● **Activity**: All of the entries below are to be copied word for word.

● **Data records**:
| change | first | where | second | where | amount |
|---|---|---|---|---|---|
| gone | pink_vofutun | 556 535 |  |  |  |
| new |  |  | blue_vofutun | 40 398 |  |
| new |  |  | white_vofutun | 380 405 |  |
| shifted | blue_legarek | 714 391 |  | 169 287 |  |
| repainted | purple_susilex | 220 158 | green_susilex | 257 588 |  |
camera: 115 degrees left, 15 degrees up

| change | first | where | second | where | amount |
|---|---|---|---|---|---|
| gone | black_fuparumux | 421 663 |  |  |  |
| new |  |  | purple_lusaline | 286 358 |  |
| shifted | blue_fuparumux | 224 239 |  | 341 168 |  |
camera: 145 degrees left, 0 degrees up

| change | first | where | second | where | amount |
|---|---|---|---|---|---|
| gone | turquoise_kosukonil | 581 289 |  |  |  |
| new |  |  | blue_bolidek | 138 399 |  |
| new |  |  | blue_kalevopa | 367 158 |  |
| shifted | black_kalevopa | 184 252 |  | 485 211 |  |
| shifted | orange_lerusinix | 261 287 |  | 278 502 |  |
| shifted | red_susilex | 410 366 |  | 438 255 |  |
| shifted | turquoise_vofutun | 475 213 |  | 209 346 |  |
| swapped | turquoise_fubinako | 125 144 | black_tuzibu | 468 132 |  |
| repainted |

● **Response for this exercise**:
| change | first | where | second | where | amount |
|---|---|---|---|---|---|
| gone | pink_vofutun | 556 535 |  |  |  |
| new |  |  | blue_vofutun | 40 398 |  |
| new |  |  | white_vofutun | 380 405 |  |
| shifted | blue_legarek | 714 391 |  | 169 287 |  |
| repainted | purple_susilex | 220 158 | green_susilex | 257 588 |  |
camera: 115 degrees left, 15 degrees up

| change | first | where | second | where | amount |
|---|---|---|---|---|---|
| gone | black_fuparumux | 421 663 |  |  |  |
| new |  |  | purple_lusaline | 286 358 |  |
| shifted | blue_fuparumux | 224 239 |  | 341 168 |  |
camera: 145 degrees left, 0 degrees up

| change | first | where | second | where | amount |
|---|---|---|---|---|---|
| gone | turquoise_kosukonil | 581 289 |  |  |  |
| new |  |  | blue_bolidek | 138 399 |  |
| new |  |  | blue_kalevopa | 367 158 |  |
| shifted | black_kalevopa | 184 252 |  | 485 211 |  |
| shifted | orange_lerusinix | 261 287 |  | 278 502 |  |
| shifted | red_susilex | 410 366 |  | 438 255 |  |
| shifted | turquoise_vofutun | 475 213 |  | 209 346 |  |
| swapped | turquoise_fubinako | 125 144 | black_tuzibu | 468 132 |  |
| repainted |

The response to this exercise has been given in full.